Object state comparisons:
*** Block opens ***

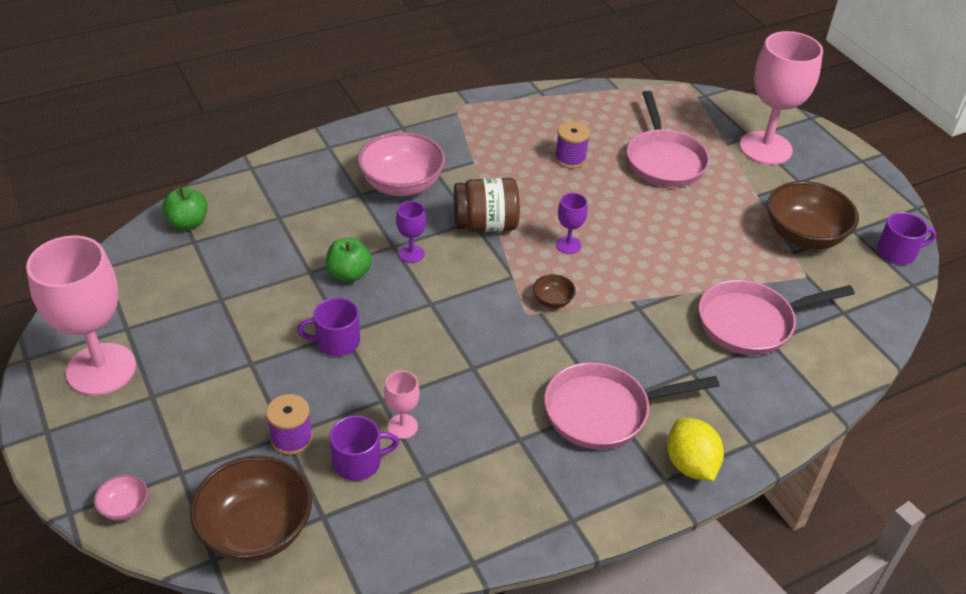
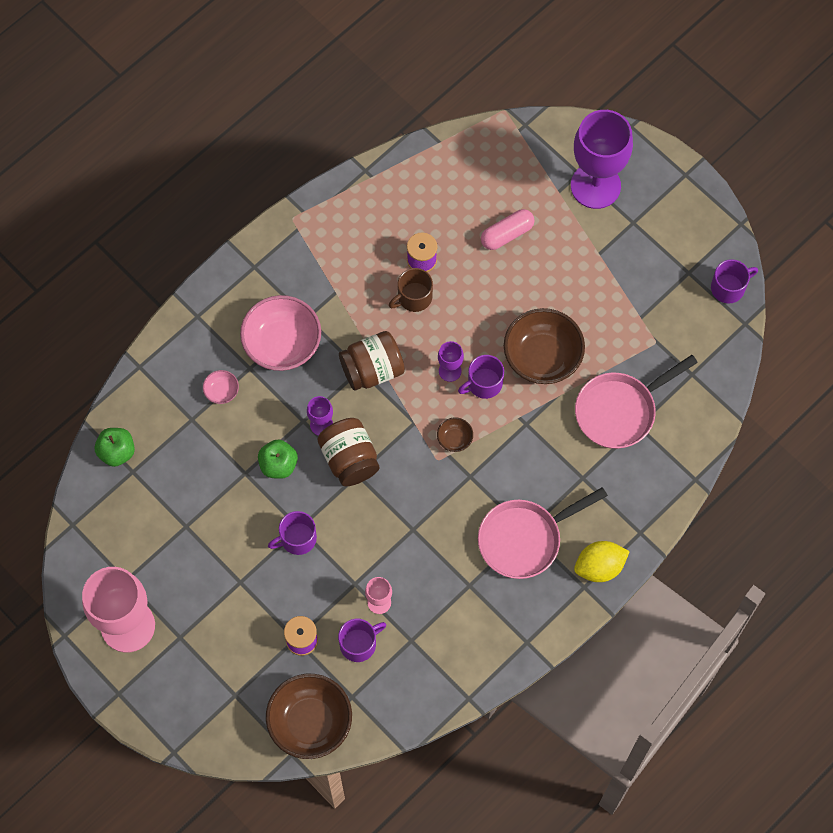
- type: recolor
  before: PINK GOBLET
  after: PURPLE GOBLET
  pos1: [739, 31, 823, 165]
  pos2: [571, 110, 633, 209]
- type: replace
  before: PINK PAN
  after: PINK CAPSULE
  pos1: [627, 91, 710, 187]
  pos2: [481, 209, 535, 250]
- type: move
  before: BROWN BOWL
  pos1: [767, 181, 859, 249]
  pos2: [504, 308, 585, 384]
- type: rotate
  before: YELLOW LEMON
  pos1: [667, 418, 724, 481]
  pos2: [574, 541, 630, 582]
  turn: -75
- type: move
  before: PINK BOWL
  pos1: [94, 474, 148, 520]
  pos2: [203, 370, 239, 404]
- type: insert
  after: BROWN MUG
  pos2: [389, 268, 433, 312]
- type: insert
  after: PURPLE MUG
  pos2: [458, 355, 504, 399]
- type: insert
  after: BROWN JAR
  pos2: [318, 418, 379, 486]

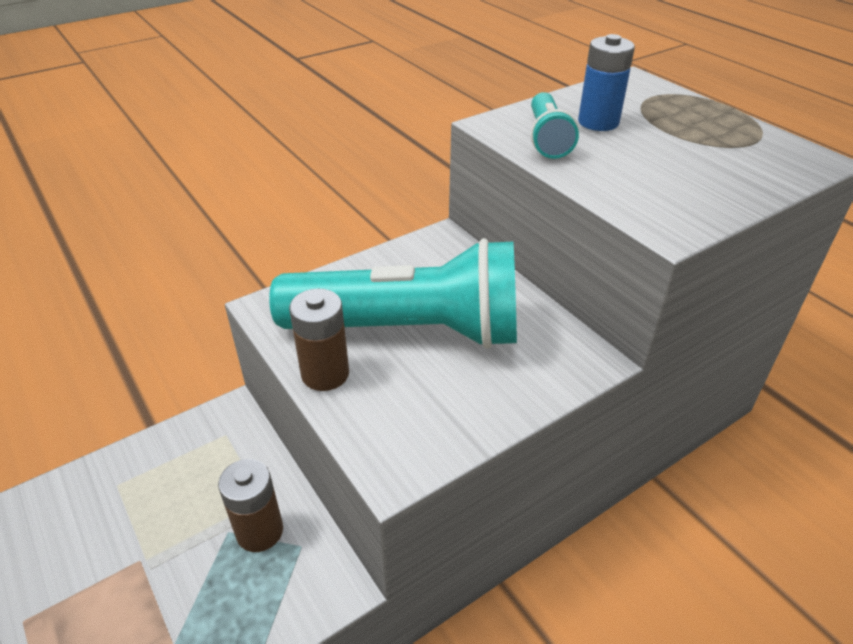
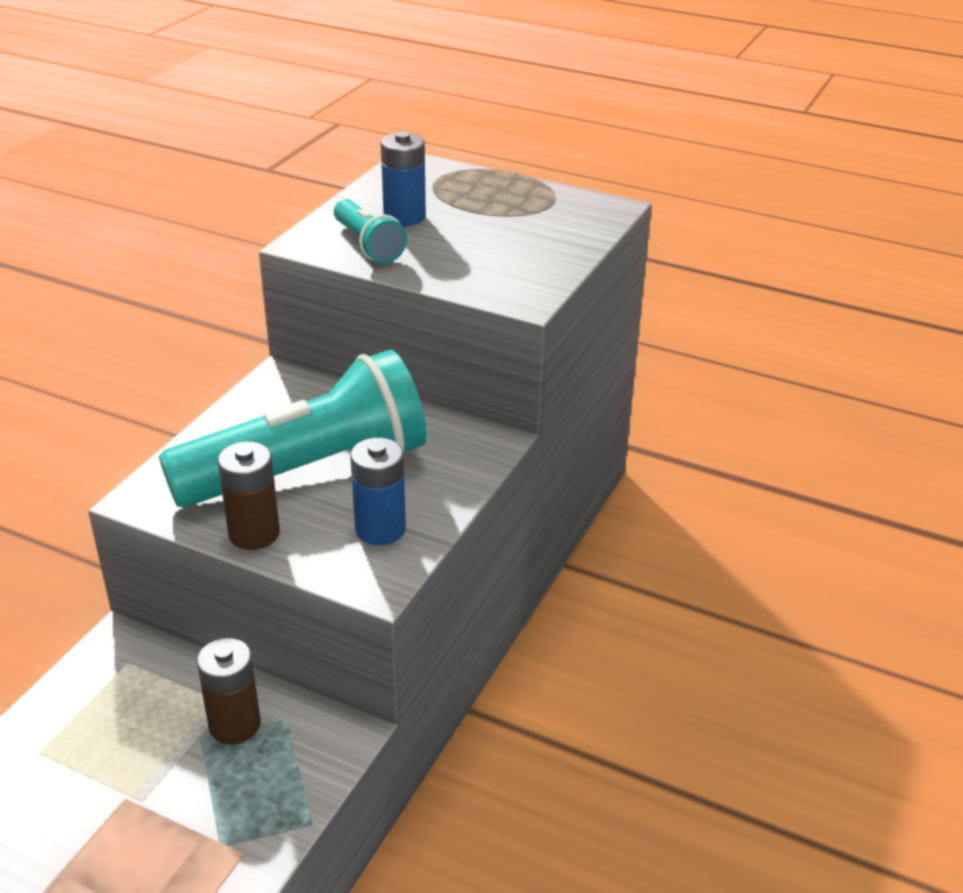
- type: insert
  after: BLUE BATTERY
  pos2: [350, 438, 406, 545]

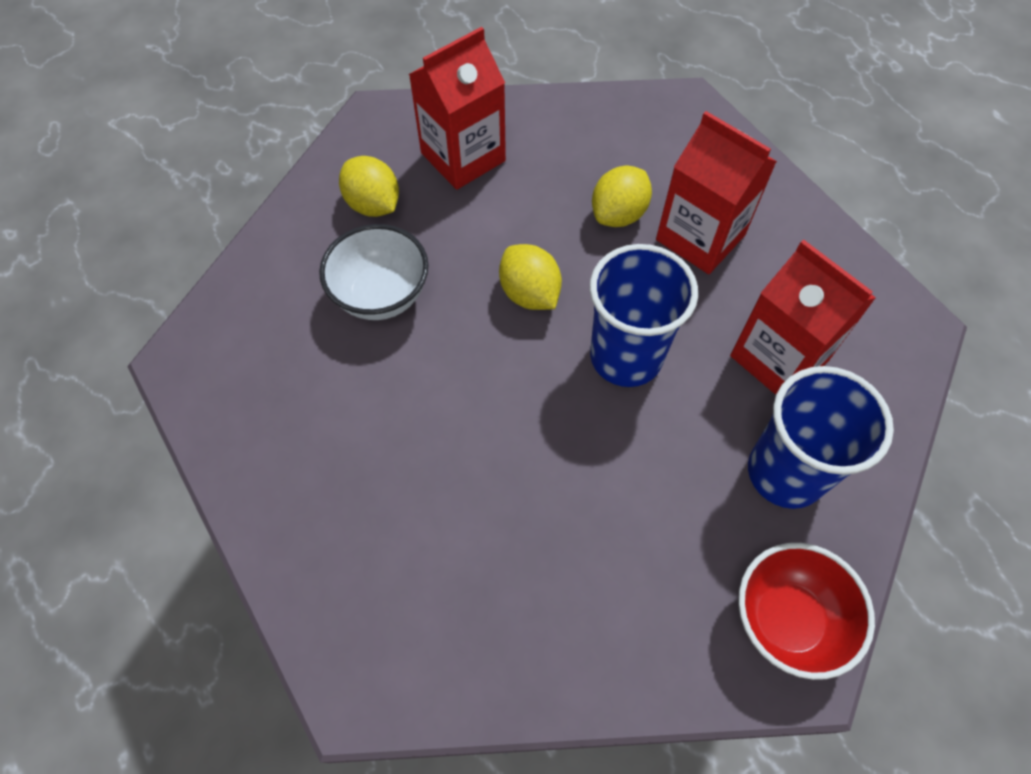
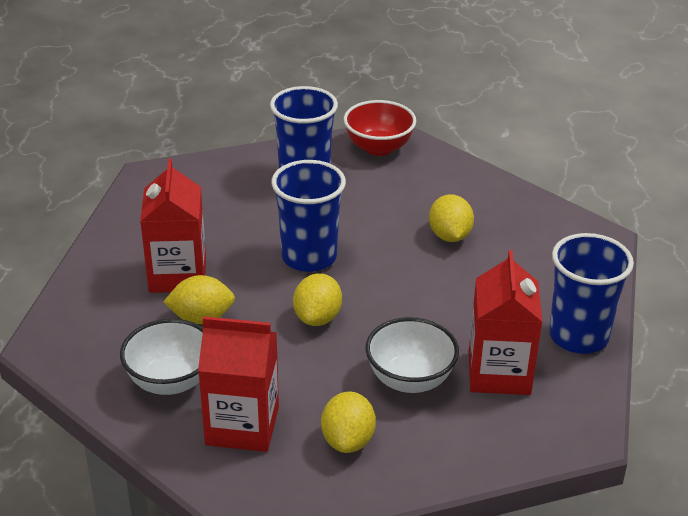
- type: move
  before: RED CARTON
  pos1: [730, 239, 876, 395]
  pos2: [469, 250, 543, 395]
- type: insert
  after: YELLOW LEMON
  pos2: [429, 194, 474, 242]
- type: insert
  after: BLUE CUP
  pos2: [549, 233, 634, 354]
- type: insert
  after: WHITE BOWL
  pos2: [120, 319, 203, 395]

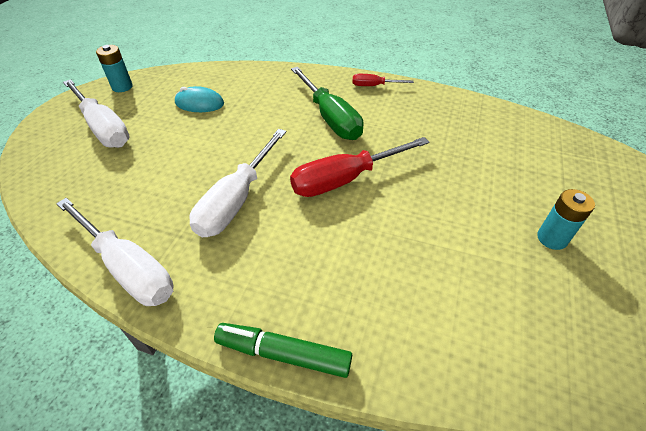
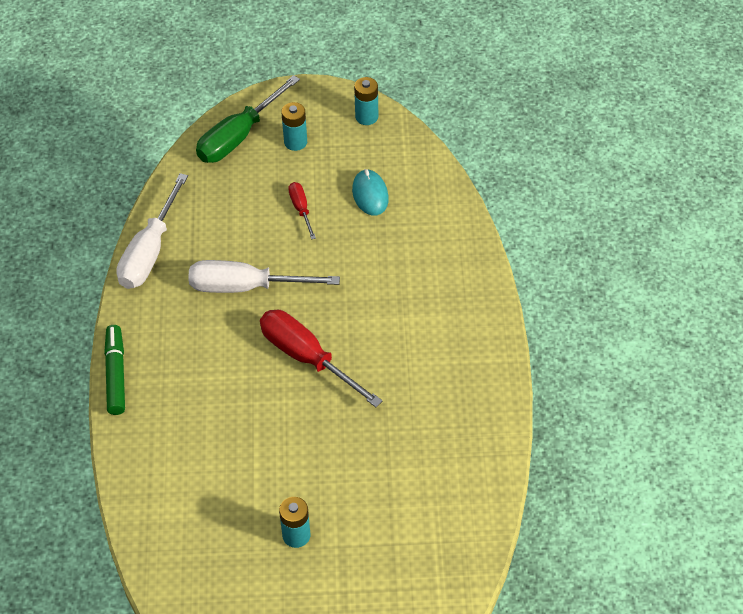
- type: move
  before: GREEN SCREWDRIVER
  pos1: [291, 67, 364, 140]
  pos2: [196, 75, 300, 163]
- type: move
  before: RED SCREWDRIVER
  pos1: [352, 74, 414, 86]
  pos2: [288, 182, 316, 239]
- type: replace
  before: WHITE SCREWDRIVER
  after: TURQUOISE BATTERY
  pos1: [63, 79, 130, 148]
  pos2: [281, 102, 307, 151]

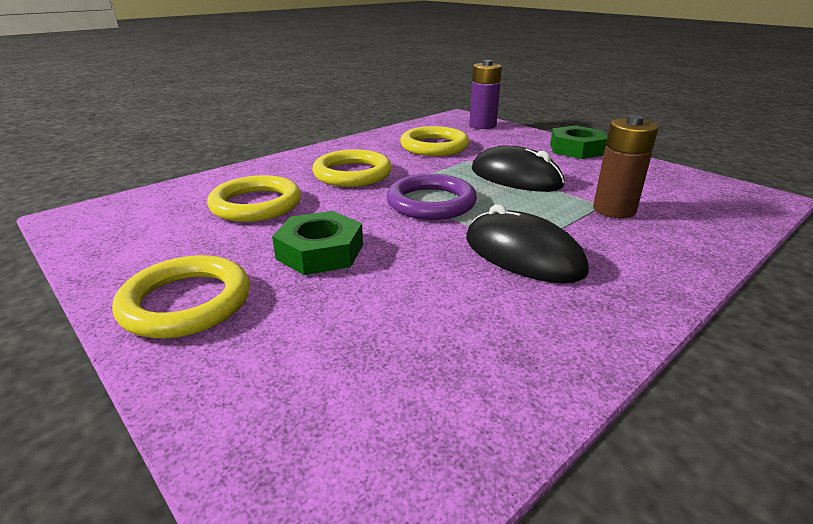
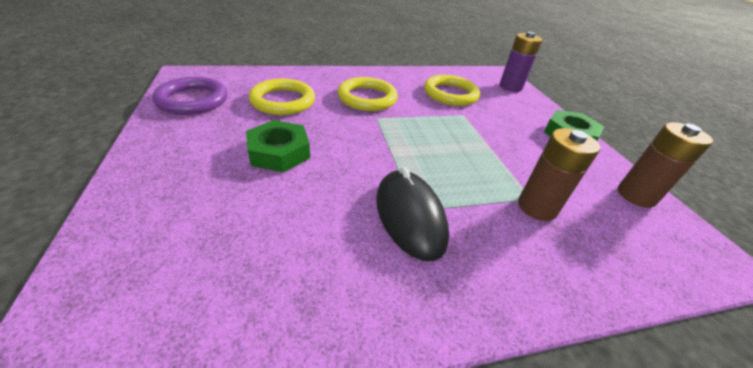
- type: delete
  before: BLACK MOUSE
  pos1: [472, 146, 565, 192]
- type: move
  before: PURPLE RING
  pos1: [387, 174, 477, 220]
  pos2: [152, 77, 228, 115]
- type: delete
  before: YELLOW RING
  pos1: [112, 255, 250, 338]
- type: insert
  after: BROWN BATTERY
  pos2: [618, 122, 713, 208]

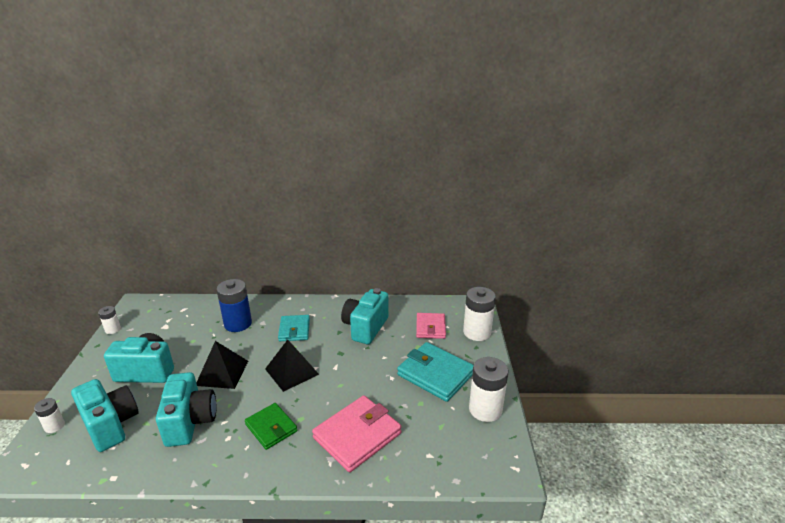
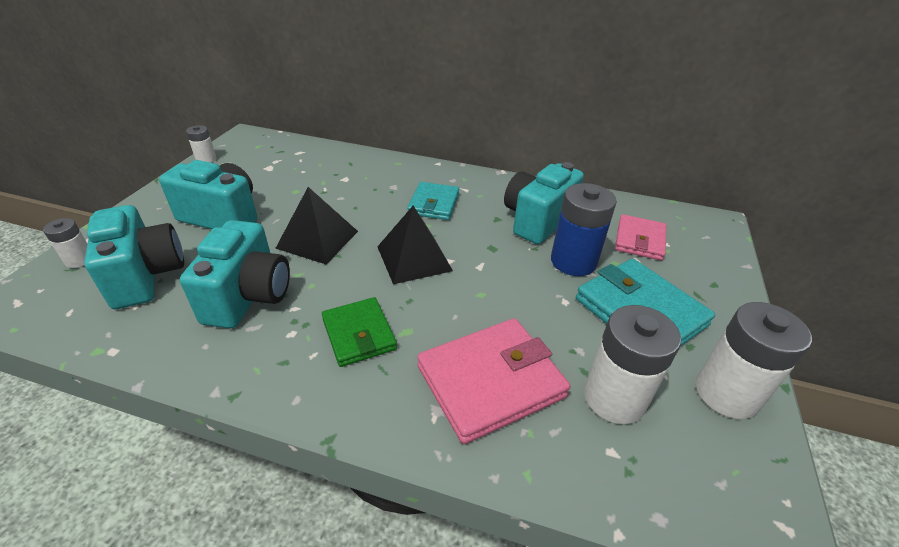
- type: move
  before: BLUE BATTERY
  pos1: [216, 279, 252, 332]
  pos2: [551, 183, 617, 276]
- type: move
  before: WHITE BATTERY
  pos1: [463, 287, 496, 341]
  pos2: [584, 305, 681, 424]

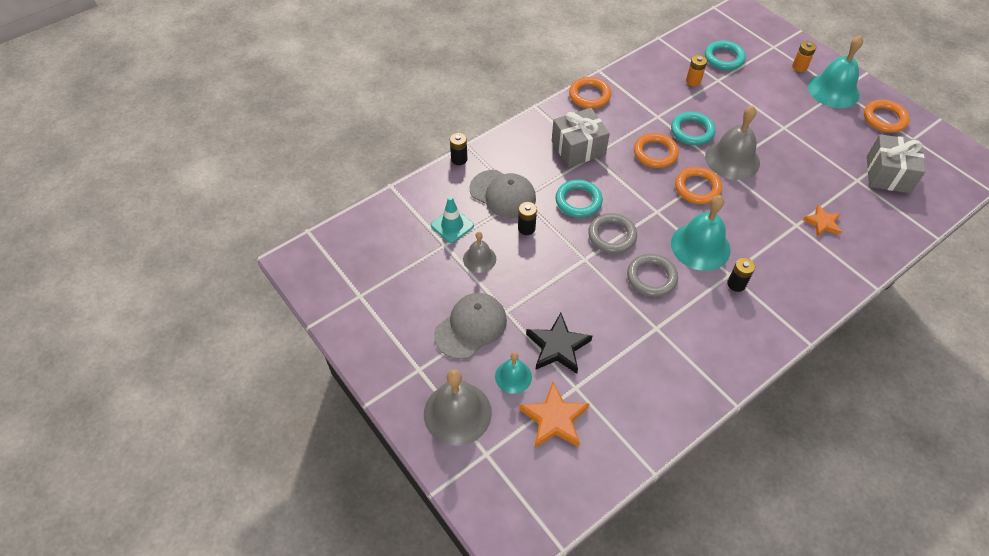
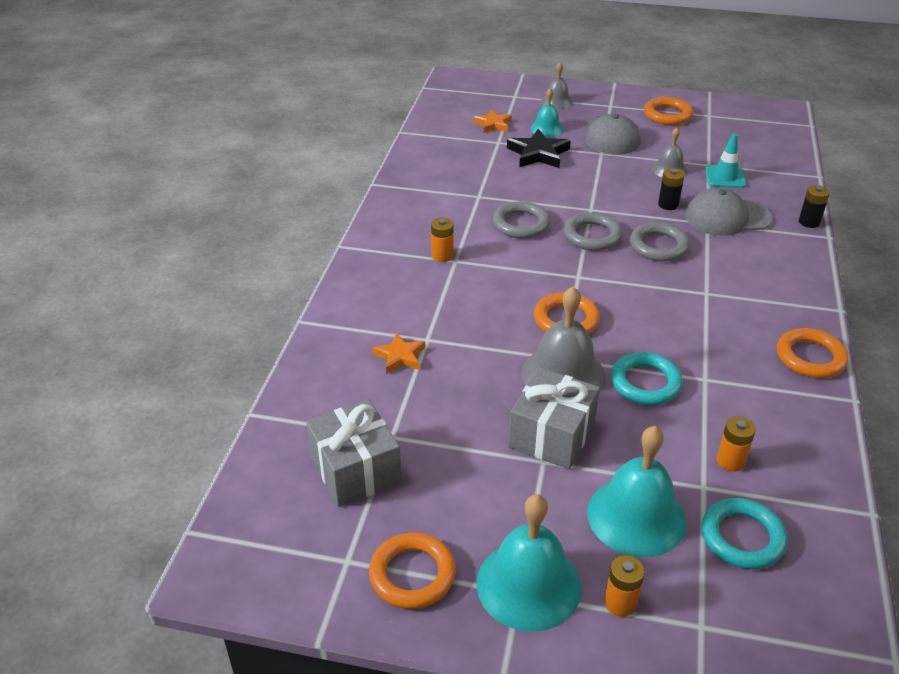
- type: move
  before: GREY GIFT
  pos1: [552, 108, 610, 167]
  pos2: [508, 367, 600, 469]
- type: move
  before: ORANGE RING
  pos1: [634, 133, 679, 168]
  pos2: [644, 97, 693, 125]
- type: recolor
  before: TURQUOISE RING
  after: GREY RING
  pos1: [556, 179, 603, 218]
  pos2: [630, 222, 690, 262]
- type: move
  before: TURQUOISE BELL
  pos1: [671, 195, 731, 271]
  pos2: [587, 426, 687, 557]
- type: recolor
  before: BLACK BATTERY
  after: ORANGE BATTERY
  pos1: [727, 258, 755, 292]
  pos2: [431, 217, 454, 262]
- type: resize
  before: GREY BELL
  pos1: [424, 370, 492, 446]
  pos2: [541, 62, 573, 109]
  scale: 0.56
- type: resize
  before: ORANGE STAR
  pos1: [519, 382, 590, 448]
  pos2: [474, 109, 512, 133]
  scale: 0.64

*** Block closes ***

Hand over the entries again, exactly as written and without the pictures.

| WORKED SOLUTION |
- type: recolor
  before: PINK GOBLET
  after: PURPLE GOBLET
  pos1: [739, 31, 823, 165]
  pos2: [571, 110, 633, 209]
- type: replace
  before: PINK PAN
  after: PINK CAPSULE
  pos1: [627, 91, 710, 187]
  pos2: [481, 209, 535, 250]
- type: move
  before: BROWN BOWL
  pos1: [767, 181, 859, 249]
  pos2: [504, 308, 585, 384]
- type: rotate
  before: YELLOW LEMON
  pos1: [667, 418, 724, 481]
  pos2: [574, 541, 630, 582]
  turn: -75
- type: move
  before: PINK BOWL
  pos1: [94, 474, 148, 520]
  pos2: [203, 370, 239, 404]
- type: insert
  after: BROWN MUG
  pos2: [389, 268, 433, 312]
- type: insert
  after: PURPLE MUG
  pos2: [458, 355, 504, 399]
- type: insert
  after: BROWN JAR
  pos2: [318, 418, 379, 486]

- type: insert
  after: BLUE BATTERY
  pos2: [350, 438, 406, 545]

- type: move
  before: RED CARTON
  pos1: [730, 239, 876, 395]
  pos2: [469, 250, 543, 395]
- type: insert
  after: YELLOW LEMON
  pos2: [429, 194, 474, 242]
- type: insert
  after: BLUE CUP
  pos2: [549, 233, 634, 354]
- type: insert
  after: WHITE BOWL
  pos2: [120, 319, 203, 395]

- type: move
  before: GREEN SCREWDRIVER
  pos1: [291, 67, 364, 140]
  pos2: [196, 75, 300, 163]
- type: move
  before: RED SCREWDRIVER
  pos1: [352, 74, 414, 86]
  pos2: [288, 182, 316, 239]
- type: replace
  before: WHITE SCREWDRIVER
  after: TURQUOISE BATTERY
  pos1: [63, 79, 130, 148]
  pos2: [281, 102, 307, 151]

- type: delete
  before: BLACK MOUSE
  pos1: [472, 146, 565, 192]
- type: move
  before: PURPLE RING
  pos1: [387, 174, 477, 220]
  pos2: [152, 77, 228, 115]
- type: delete
  before: YELLOW RING
  pos1: [112, 255, 250, 338]
- type: insert
  after: BROWN BATTERY
  pos2: [618, 122, 713, 208]

- type: move
  before: BLUE BATTERY
  pos1: [216, 279, 252, 332]
  pos2: [551, 183, 617, 276]
- type: move
  before: WHITE BATTERY
  pos1: [463, 287, 496, 341]
  pos2: [584, 305, 681, 424]

- type: move
  before: GREY GIFT
  pos1: [552, 108, 610, 167]
  pos2: [508, 367, 600, 469]
- type: move
  before: ORANGE RING
  pos1: [634, 133, 679, 168]
  pos2: [644, 97, 693, 125]
- type: recolor
  before: TURQUOISE RING
  after: GREY RING
  pos1: [556, 179, 603, 218]
  pos2: [630, 222, 690, 262]
- type: move
  before: TURQUOISE BELL
  pos1: [671, 195, 731, 271]
  pos2: [587, 426, 687, 557]
- type: recolor
  before: BLACK BATTERY
  after: ORANGE BATTERY
  pos1: [727, 258, 755, 292]
  pos2: [431, 217, 454, 262]
- type: resize
  before: GREY BELL
  pos1: [424, 370, 492, 446]
  pos2: [541, 62, 573, 109]
  scale: 0.56
- type: resize
  before: ORANGE STAR
  pos1: [519, 382, 590, 448]
  pos2: [474, 109, 512, 133]
  scale: 0.64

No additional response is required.